**TASK DETAILS**
The expected output is exactly the lines below, starting at the line with "brown 2x3 tile" and ending at the line with "brown 1x2 plate [274,354,320,407]", both included; no other line belongs in it.

-------- DATA TO EXAMINE

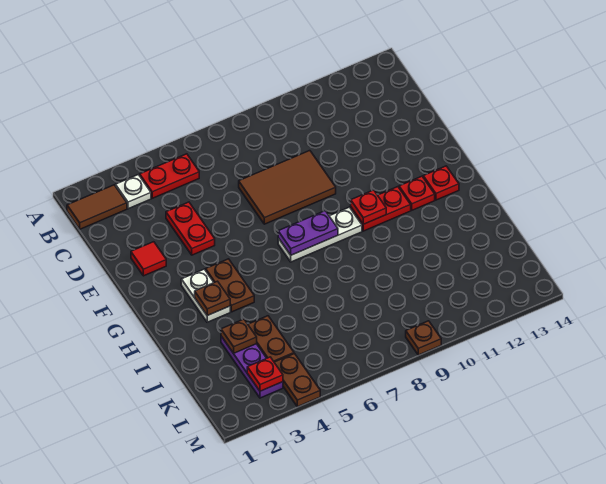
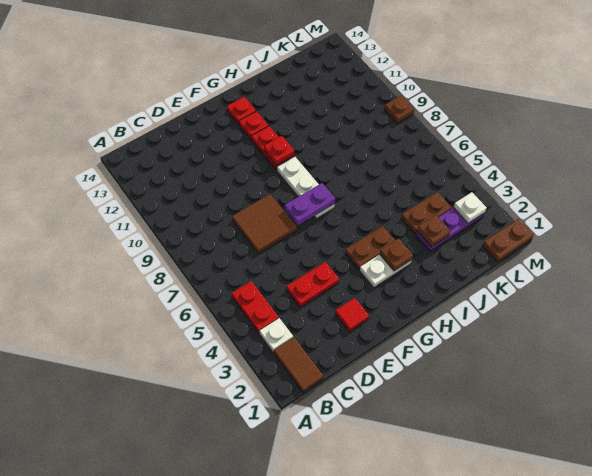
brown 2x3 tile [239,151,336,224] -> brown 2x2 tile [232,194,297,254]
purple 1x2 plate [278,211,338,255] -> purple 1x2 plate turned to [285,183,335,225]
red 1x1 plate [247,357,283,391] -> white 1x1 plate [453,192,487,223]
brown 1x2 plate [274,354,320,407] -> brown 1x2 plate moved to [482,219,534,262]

----------------
-------- DATA TO EXAMINE

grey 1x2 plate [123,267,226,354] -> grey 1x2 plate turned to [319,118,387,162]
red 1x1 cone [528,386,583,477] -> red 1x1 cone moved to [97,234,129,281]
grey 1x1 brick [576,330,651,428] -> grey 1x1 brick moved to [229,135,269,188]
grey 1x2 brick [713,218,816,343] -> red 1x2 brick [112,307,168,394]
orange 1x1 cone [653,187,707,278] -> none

----------------
-------- DATA TO EXAMINE

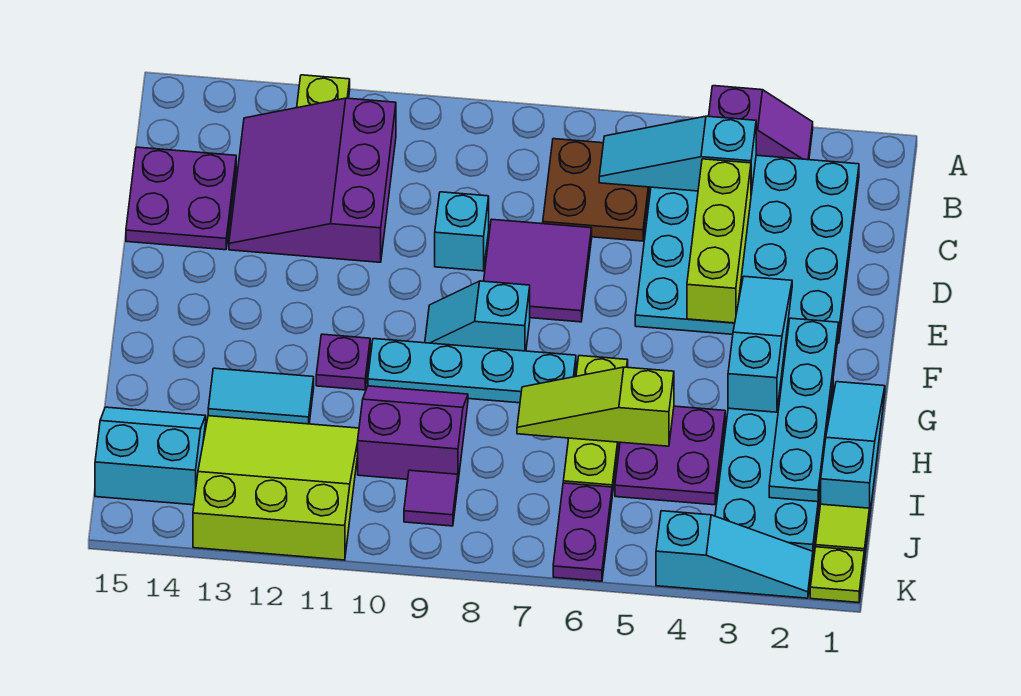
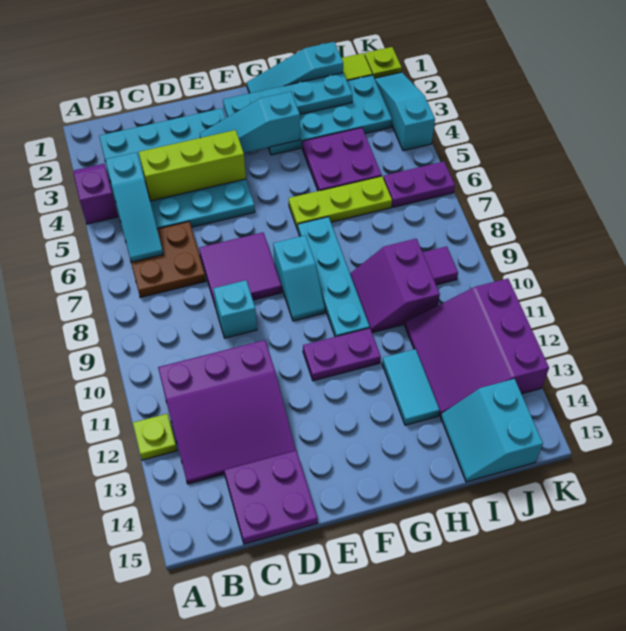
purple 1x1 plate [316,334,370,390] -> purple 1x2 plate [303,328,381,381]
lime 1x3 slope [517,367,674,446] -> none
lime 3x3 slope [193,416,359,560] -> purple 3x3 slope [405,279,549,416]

----------------

**SOLUTION BELOW**
brown 2x3 tile [239,151,336,224] -> brown 2x2 tile [232,194,297,254]
purple 1x2 plate [278,211,338,255] -> purple 1x2 plate turned to [285,183,335,225]
red 1x1 plate [247,357,283,391] -> white 1x1 plate [453,192,487,223]
brown 1x2 plate [274,354,320,407] -> brown 1x2 plate moved to [482,219,534,262]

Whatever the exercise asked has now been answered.